===== The data

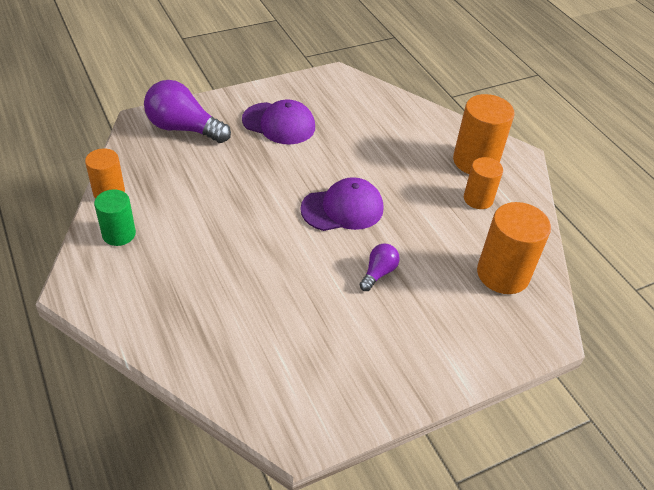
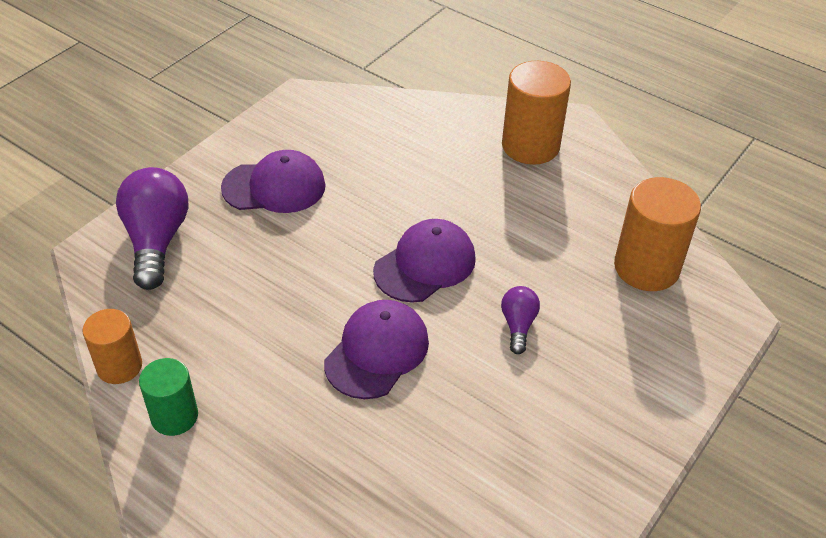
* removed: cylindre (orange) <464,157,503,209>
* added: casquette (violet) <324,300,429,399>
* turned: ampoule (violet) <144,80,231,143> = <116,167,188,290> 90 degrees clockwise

==========

What the task requires: When you copy the data above, reproduce each line exactly and skip every image.

Response area:
* removed: cylindre (orange) <464,157,503,209>
* added: casquette (violet) <324,300,429,399>
* turned: ampoule (violet) <144,80,231,143> = <116,167,188,290> 90 degrees clockwise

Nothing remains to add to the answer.